● REQUIREMENT
Set down all of the data that follows word for word, without the images.

● DATA
------------------------------------

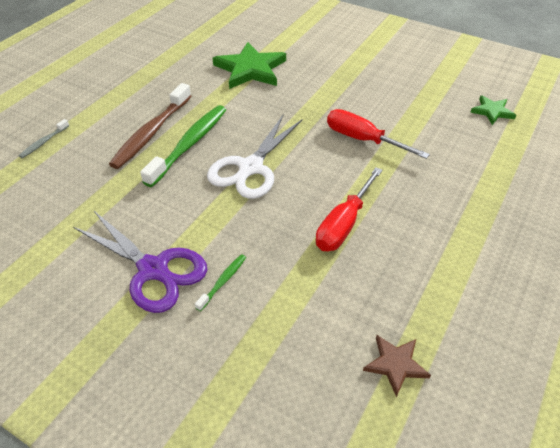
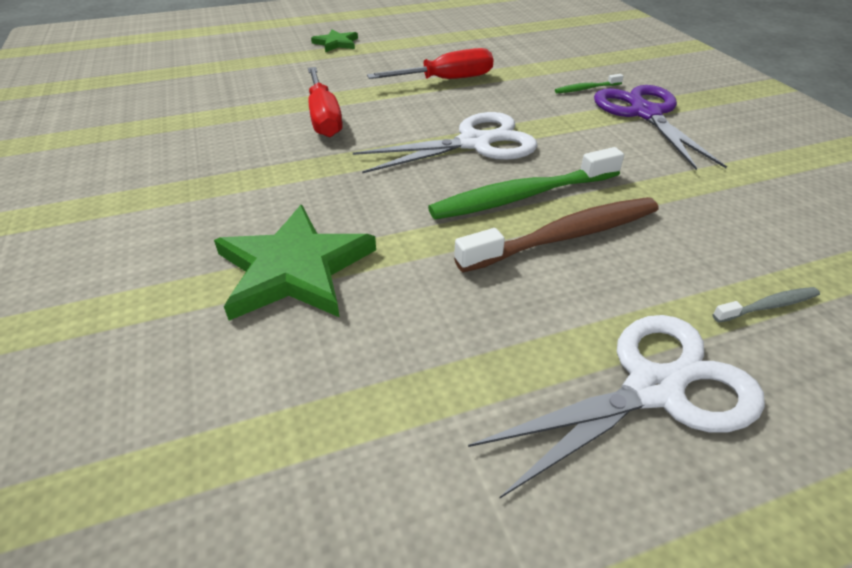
camera: 140 degrees left, 5 degrees down
(87, 93) = (653, 389): none -> white scissors
(395, 364) = (508, 32): brown star -> none
(492, 111) = (166, 87): green star -> green star (336, 43)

------------------------------------

● REPLY
camera: 140 degrees left, 5 degrees down
(87, 93) = (653, 389): none -> white scissors
(395, 364) = (508, 32): brown star -> none
(492, 111) = (166, 87): green star -> green star (336, 43)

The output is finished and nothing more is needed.